Task brief:
Of all the lines in the material, how many contain the word "image"? State the number alone.
**** Material for this task
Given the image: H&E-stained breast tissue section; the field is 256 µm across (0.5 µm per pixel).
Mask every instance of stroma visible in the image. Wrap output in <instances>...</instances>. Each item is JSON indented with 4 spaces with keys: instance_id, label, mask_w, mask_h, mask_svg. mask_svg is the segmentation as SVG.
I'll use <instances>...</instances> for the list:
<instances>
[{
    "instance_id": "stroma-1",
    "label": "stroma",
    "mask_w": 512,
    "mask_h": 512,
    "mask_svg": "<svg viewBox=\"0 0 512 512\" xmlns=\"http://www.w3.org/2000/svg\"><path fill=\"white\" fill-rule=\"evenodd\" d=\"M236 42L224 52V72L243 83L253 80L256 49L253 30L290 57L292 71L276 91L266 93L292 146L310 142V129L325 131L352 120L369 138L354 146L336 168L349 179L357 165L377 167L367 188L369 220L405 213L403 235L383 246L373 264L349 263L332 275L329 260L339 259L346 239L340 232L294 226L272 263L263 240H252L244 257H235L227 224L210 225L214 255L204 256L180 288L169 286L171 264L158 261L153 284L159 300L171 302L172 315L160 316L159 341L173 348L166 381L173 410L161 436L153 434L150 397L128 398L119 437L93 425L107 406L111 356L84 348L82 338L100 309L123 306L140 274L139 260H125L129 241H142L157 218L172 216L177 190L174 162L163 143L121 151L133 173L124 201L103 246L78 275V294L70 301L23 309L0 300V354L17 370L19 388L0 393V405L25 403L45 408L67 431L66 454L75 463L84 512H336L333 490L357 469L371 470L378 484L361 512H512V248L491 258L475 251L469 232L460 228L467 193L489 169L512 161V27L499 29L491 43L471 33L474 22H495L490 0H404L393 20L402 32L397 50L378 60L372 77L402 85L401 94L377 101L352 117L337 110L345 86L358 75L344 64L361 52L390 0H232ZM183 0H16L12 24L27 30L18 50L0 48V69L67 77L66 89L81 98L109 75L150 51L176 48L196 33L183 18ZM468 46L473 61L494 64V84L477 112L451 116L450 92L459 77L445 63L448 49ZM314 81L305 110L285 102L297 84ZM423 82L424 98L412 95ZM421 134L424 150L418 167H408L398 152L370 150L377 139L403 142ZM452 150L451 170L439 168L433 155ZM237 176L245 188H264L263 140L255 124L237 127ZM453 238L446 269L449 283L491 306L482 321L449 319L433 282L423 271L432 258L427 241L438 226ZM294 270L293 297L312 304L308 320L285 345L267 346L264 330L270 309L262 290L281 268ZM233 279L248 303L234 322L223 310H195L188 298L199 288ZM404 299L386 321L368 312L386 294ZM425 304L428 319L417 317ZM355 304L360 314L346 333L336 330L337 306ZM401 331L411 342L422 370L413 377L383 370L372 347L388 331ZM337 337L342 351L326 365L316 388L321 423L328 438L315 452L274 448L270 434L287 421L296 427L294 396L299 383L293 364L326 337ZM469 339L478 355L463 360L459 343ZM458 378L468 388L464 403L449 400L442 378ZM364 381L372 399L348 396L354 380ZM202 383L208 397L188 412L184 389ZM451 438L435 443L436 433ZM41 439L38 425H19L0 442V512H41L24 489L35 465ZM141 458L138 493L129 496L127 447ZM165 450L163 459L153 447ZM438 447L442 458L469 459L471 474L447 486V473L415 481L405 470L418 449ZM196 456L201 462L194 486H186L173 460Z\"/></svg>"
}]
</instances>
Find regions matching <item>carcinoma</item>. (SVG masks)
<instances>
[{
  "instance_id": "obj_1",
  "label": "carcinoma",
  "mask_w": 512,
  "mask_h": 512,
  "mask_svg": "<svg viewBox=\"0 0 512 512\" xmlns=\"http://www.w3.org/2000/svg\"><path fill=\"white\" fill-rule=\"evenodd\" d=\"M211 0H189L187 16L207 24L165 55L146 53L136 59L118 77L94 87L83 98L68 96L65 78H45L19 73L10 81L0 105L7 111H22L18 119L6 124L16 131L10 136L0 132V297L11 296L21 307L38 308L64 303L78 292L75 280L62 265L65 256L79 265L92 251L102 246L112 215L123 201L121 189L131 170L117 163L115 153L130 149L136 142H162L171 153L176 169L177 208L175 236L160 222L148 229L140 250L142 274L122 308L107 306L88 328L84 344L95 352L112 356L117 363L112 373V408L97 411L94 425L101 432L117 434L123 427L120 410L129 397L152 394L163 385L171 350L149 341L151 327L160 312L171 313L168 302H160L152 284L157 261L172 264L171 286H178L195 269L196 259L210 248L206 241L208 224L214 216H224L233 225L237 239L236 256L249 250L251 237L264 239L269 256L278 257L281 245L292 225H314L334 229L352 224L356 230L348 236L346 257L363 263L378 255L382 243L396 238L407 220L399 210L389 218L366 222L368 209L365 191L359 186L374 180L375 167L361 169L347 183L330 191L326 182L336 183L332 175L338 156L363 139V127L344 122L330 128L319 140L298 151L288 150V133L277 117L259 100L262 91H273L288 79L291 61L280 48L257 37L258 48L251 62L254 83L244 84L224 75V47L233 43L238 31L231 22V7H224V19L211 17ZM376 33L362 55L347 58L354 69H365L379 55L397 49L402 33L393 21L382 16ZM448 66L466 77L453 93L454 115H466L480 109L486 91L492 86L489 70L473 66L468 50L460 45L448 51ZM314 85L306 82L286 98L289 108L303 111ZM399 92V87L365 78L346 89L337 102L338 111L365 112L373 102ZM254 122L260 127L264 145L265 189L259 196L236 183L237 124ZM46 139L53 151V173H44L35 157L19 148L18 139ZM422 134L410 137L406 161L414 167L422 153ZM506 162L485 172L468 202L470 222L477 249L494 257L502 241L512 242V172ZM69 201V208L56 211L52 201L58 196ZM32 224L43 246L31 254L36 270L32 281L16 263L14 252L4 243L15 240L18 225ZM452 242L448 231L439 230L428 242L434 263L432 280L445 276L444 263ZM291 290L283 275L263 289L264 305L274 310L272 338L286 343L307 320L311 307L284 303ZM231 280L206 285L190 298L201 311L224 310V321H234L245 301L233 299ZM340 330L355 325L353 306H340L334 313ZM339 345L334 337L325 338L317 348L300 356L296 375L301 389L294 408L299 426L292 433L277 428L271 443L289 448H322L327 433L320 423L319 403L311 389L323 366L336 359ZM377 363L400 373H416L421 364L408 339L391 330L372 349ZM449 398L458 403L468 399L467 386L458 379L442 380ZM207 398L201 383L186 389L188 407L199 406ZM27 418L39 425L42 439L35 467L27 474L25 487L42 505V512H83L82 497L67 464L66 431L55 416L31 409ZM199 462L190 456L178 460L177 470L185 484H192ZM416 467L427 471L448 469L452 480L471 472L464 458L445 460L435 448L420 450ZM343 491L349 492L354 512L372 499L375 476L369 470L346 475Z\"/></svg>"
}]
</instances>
********
Complete output:
2